=== Task requirements ===
Below are records; reproduce exactly the lines from the first through the one containing "C3: 47nF (+5V, GND) -> 470nF (+5V, GND)".

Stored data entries
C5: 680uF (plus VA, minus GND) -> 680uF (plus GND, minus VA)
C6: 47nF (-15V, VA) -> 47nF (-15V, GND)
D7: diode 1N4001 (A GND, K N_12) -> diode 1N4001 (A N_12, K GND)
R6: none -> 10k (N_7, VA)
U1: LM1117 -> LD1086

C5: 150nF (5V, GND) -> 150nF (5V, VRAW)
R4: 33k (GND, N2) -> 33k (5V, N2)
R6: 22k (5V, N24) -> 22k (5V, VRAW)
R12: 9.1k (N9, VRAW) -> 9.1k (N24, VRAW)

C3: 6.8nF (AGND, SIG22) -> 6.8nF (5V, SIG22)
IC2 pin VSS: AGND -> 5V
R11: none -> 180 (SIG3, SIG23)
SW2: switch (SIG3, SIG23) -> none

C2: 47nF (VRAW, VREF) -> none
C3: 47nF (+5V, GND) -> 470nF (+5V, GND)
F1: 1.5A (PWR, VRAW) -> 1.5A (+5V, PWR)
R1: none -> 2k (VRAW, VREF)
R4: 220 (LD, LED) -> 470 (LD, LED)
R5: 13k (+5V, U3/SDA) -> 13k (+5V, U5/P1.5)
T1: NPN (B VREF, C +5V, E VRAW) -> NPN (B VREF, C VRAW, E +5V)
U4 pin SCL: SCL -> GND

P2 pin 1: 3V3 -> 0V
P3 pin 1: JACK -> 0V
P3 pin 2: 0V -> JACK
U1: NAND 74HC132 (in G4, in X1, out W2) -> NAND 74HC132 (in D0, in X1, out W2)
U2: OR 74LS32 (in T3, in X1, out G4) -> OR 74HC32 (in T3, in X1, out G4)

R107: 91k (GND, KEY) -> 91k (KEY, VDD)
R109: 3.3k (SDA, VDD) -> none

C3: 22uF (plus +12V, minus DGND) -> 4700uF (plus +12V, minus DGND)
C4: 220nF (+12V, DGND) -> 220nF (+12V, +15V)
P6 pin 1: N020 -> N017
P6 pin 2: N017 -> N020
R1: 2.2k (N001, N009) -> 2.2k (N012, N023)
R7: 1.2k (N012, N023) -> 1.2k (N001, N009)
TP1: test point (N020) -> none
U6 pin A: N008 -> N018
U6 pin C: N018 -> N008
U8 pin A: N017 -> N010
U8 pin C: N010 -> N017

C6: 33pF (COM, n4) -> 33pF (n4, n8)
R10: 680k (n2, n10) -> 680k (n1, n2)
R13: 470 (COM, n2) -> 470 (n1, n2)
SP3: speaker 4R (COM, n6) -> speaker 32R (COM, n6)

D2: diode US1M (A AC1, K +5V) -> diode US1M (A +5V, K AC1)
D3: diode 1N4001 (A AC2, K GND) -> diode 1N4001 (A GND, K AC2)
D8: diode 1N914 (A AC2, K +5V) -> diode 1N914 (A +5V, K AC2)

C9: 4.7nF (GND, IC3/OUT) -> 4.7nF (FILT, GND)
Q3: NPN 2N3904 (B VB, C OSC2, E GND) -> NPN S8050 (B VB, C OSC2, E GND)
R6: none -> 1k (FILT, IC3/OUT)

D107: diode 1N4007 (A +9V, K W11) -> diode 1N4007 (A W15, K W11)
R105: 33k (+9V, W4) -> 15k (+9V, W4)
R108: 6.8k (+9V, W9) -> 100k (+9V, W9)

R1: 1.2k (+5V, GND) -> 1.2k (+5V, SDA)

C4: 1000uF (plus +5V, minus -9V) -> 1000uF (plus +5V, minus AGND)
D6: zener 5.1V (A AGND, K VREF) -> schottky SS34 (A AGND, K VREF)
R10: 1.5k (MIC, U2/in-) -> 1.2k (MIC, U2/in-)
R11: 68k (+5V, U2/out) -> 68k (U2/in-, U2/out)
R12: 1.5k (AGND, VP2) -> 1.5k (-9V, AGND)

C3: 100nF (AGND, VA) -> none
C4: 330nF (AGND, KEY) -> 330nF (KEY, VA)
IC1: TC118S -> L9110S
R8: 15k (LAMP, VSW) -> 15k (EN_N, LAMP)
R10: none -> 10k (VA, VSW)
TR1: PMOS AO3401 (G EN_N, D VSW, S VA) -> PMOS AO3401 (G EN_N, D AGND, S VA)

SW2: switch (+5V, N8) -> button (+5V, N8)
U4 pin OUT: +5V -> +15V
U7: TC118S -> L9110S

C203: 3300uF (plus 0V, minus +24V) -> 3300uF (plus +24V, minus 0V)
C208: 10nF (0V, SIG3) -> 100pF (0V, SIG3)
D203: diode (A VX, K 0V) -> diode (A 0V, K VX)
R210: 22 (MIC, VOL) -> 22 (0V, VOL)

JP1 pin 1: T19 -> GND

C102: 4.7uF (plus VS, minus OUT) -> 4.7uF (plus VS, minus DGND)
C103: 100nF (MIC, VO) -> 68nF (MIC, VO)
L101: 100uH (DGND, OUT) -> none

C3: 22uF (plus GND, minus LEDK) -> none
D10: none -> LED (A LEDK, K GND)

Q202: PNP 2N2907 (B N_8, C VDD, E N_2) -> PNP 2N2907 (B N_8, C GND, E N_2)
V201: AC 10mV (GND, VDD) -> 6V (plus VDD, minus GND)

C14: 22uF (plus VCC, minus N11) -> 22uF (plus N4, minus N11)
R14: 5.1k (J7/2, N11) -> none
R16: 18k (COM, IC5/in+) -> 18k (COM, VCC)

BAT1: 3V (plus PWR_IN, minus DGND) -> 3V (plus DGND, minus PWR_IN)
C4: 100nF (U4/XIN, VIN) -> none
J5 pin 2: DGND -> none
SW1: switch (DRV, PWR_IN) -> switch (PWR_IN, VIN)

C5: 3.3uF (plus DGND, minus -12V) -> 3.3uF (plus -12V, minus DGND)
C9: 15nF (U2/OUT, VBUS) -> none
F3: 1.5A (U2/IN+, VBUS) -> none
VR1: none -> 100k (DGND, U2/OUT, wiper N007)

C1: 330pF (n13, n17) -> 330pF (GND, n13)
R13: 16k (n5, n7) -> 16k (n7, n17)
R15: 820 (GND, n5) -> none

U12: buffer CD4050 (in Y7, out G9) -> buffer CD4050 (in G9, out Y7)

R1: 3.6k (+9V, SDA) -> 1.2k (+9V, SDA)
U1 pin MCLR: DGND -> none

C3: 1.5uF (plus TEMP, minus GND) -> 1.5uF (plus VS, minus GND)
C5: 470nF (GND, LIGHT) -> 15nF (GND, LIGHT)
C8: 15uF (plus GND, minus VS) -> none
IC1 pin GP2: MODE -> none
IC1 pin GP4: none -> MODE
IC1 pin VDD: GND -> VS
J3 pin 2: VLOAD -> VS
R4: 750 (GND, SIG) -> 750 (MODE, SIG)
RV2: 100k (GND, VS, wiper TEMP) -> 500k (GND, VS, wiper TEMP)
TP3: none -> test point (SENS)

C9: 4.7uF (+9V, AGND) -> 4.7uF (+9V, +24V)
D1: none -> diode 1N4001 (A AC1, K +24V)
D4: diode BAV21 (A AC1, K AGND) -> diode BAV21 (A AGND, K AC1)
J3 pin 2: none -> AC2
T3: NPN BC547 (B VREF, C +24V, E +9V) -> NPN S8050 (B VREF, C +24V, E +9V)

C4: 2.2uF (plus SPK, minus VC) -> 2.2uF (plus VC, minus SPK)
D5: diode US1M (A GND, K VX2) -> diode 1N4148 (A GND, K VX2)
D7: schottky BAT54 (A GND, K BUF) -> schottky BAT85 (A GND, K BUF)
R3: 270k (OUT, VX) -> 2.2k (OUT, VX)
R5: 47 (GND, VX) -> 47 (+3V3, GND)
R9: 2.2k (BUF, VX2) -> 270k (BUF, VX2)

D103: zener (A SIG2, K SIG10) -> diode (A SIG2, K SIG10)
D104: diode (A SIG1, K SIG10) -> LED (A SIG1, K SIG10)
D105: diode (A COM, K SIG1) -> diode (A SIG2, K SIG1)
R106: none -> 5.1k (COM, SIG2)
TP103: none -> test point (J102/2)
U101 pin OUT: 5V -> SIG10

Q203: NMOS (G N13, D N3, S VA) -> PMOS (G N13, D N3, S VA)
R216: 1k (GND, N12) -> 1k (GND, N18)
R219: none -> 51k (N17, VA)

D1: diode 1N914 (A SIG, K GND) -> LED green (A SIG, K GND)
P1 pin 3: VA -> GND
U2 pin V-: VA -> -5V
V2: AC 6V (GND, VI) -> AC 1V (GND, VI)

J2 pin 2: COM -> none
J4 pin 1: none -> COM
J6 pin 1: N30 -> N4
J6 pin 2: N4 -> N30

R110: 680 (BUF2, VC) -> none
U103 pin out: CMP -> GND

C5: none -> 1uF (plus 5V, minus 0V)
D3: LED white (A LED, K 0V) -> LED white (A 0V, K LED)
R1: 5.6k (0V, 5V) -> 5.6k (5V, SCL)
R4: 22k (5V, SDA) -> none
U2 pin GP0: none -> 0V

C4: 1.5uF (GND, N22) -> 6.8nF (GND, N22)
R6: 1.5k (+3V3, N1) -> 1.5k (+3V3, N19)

=== Solution below ===
C5: 680uF (plus VA, minus GND) -> 680uF (plus GND, minus VA)
C6: 47nF (-15V, VA) -> 47nF (-15V, GND)
D7: diode 1N4001 (A GND, K N_12) -> diode 1N4001 (A N_12, K GND)
R6: none -> 10k (N_7, VA)
U1: LM1117 -> LD1086

C5: 150nF (5V, GND) -> 150nF (5V, VRAW)
R4: 33k (GND, N2) -> 33k (5V, N2)
R6: 22k (5V, N24) -> 22k (5V, VRAW)
R12: 9.1k (N9, VRAW) -> 9.1k (N24, VRAW)

C3: 6.8nF (AGND, SIG22) -> 6.8nF (5V, SIG22)
IC2 pin VSS: AGND -> 5V
R11: none -> 180 (SIG3, SIG23)
SW2: switch (SIG3, SIG23) -> none

C2: 47nF (VRAW, VREF) -> none
C3: 47nF (+5V, GND) -> 470nF (+5V, GND)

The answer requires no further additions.